■ **Task requirements**:
With pictures omitted, transcribe exactly the lines from the one containing "RV1: 100k (GND, n9, wiper" to the end of the records below.

■ **Information shown**:
···
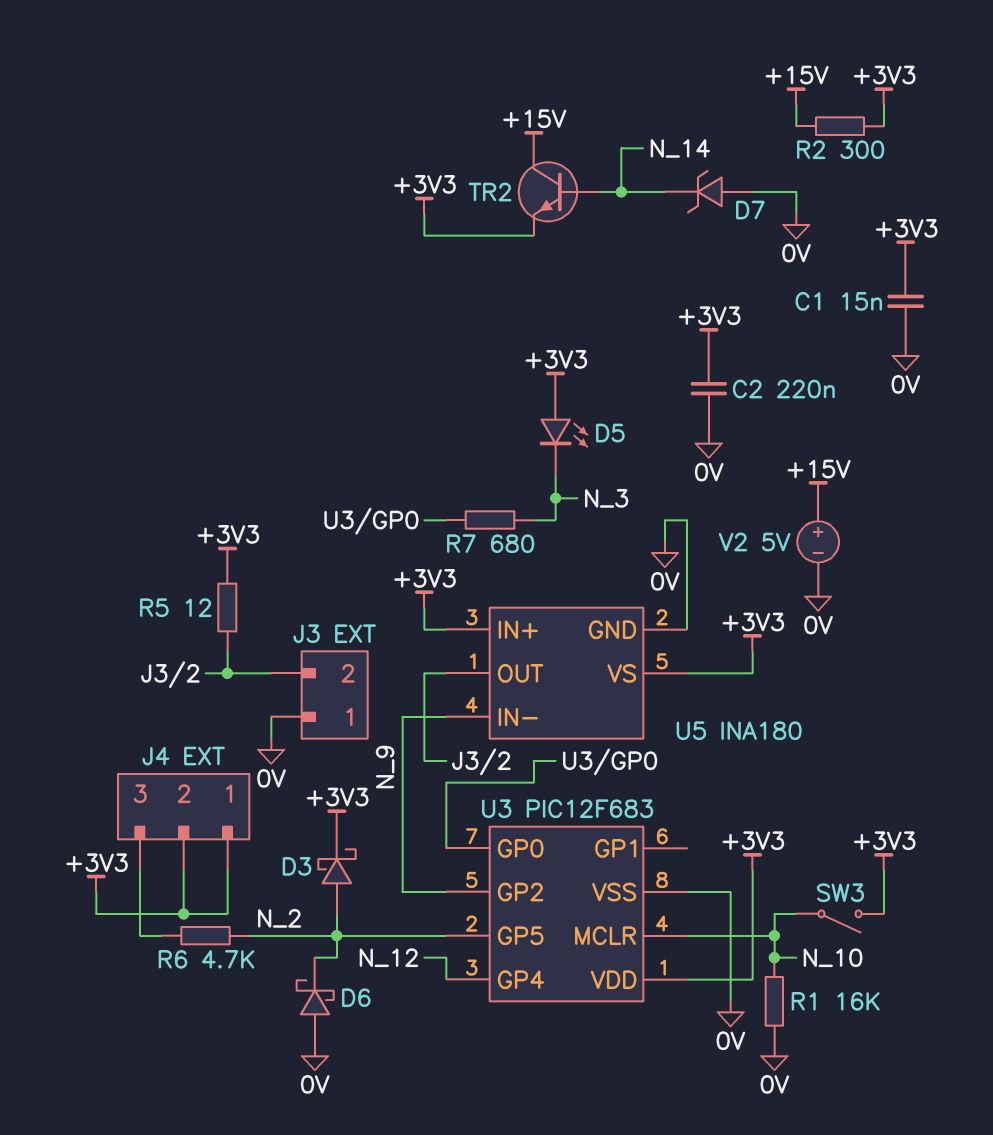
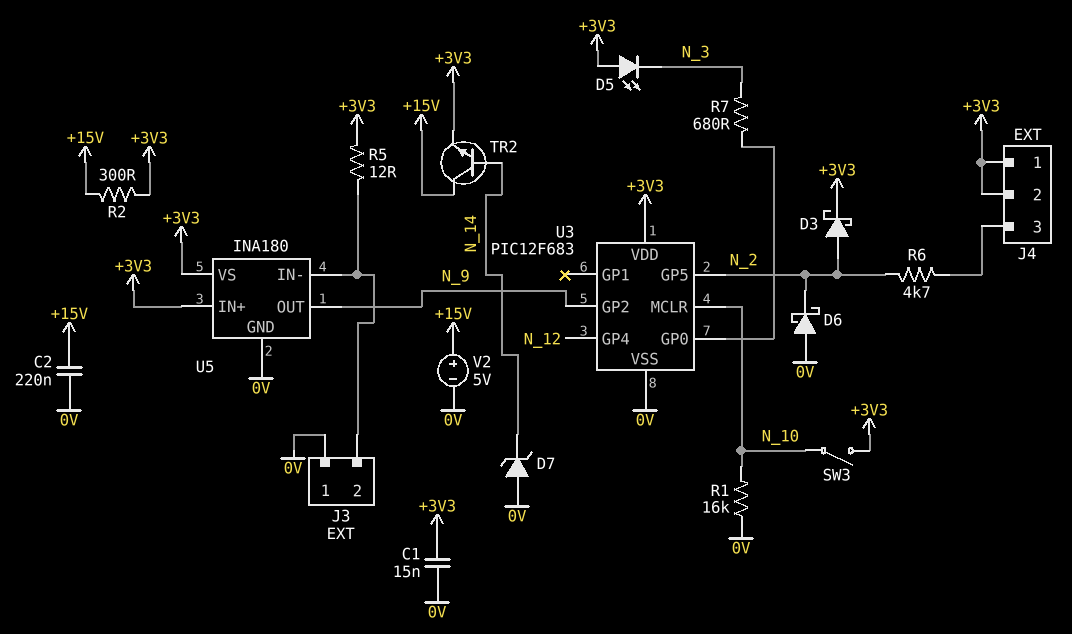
C2: 220nF (+3V3, 0V) -> 220nF (+15V, 0V)
U5 pin IN-: N_9 -> J3/2
U5 pin OUT: J3/2 -> N_9

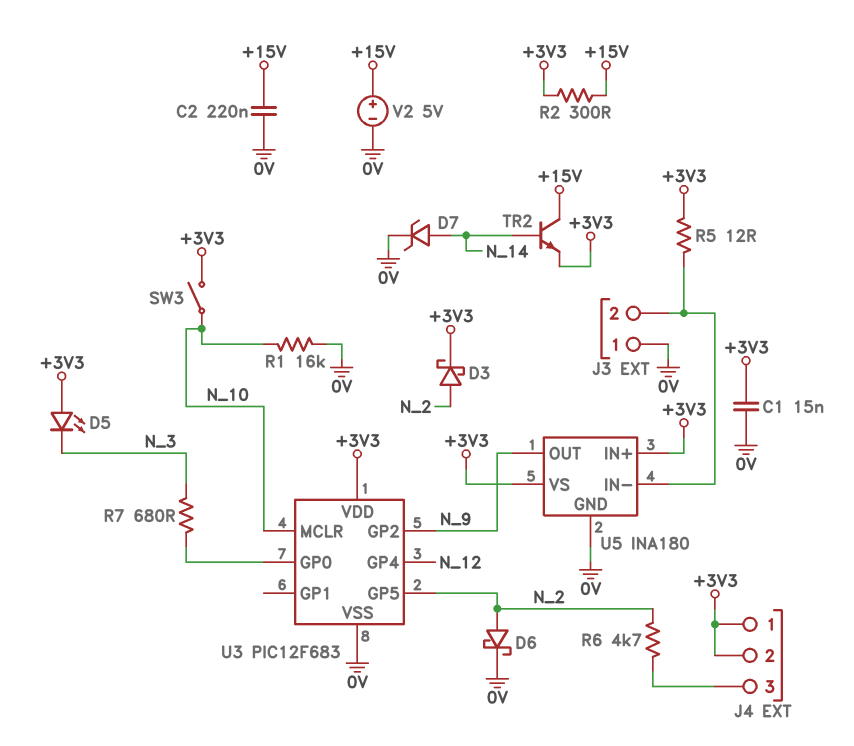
D6: schottky (A 0V, K N_2) -> schottky (A N_2, K 0V)
D7: zener (A 0V, K N_14) -> zener (A N_14, K 0V)

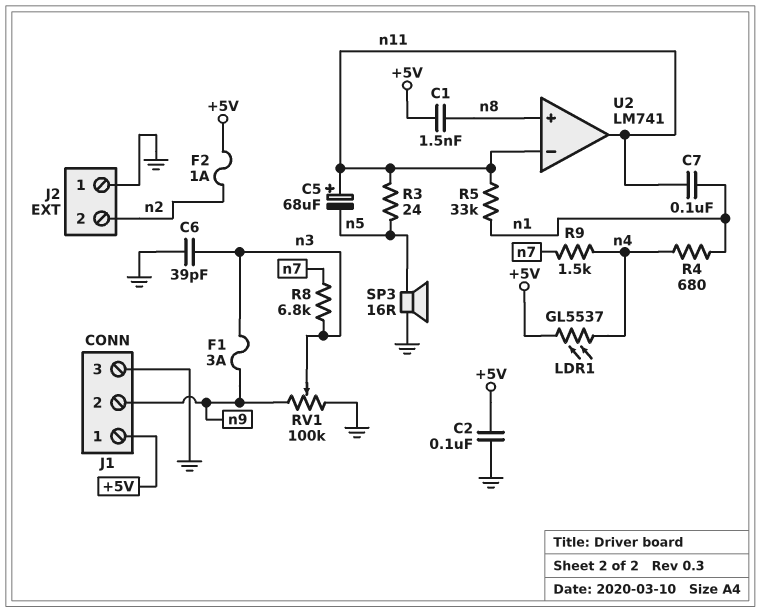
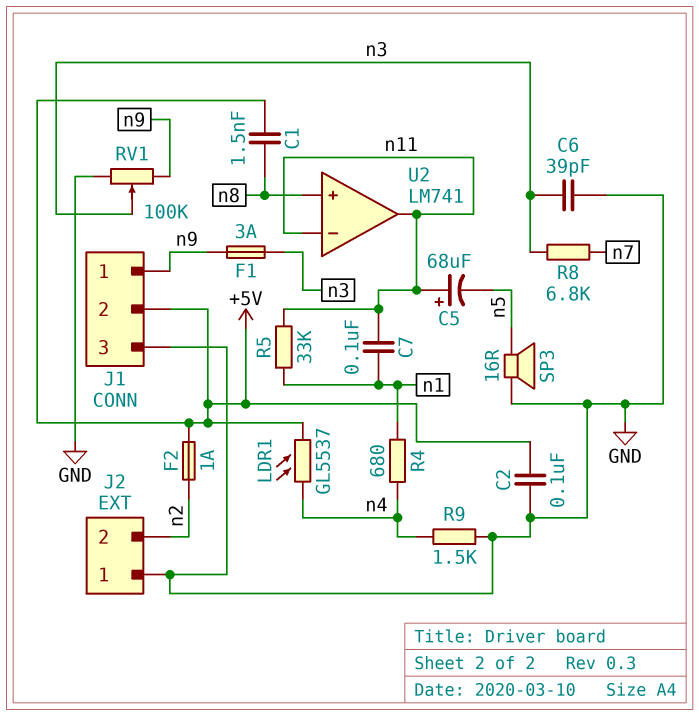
J1 pin 1: +5V -> n9
J1 pin 2: n9 -> +5V
R3: 24 (n5, n11) -> none
R9: 1.5k (n4, n7) -> 1.5k (GND, n4)

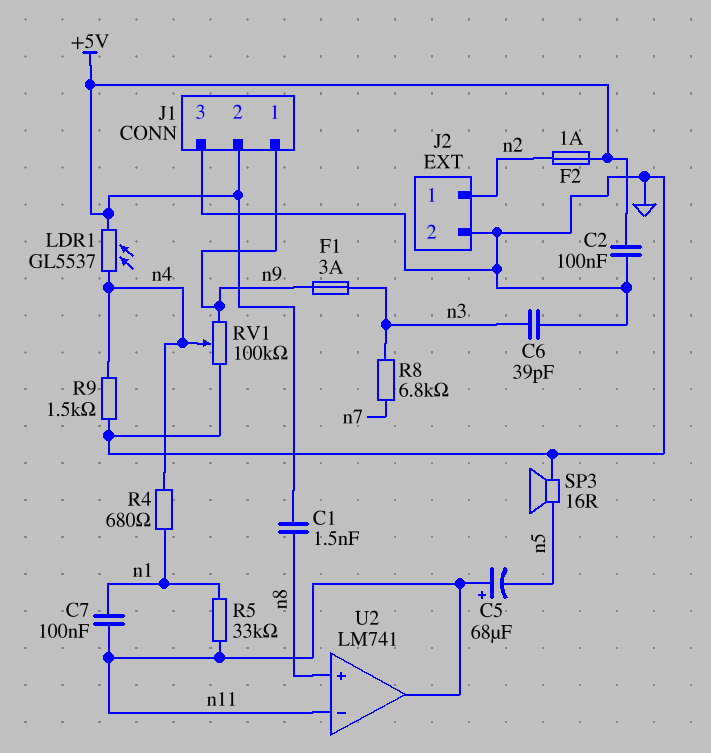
J2 pin 1: GND -> n2
J2 pin 2: n2 -> GND
RV1: 100k (GND, n9, wiper n3) -> 100k (GND, n9, wiper n4)

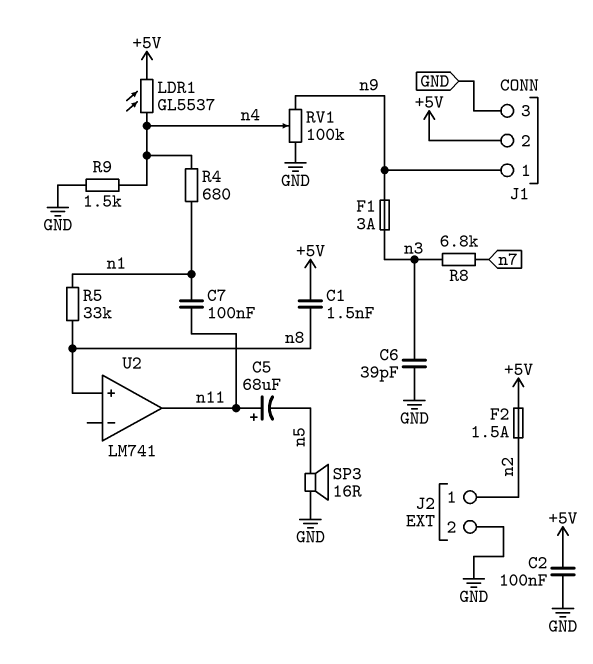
F2: 1A (+5V, n2) -> 1.5A (+5V, n2)
R5: 33k (n1, n11) -> 33k (n1, n8)
U2 pin in-: n11 -> none

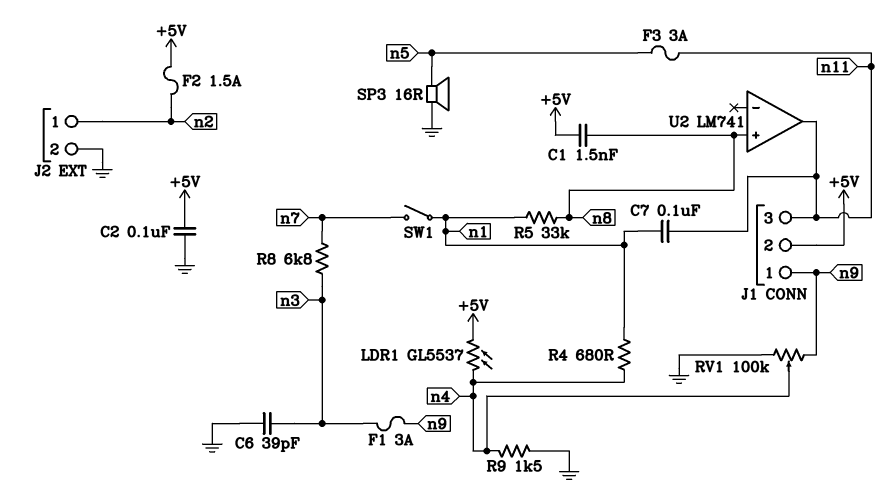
C5: 68uF (plus n11, minus n5) -> none
F3: none -> 3A (n5, n11)
J1 pin 3: GND -> n11
SW1: none -> switch (n1, n7)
···
■ **Written solution**:
RV1: 100k (GND, n9, wiper n3) -> 100k (GND, n9, wiper n4)

F2: 1A (+5V, n2) -> 1.5A (+5V, n2)
R5: 33k (n1, n11) -> 33k (n1, n8)
U2 pin in-: n11 -> none

C5: 68uF (plus n11, minus n5) -> none
F3: none -> 3A (n5, n11)
J1 pin 3: GND -> n11
SW1: none -> switch (n1, n7)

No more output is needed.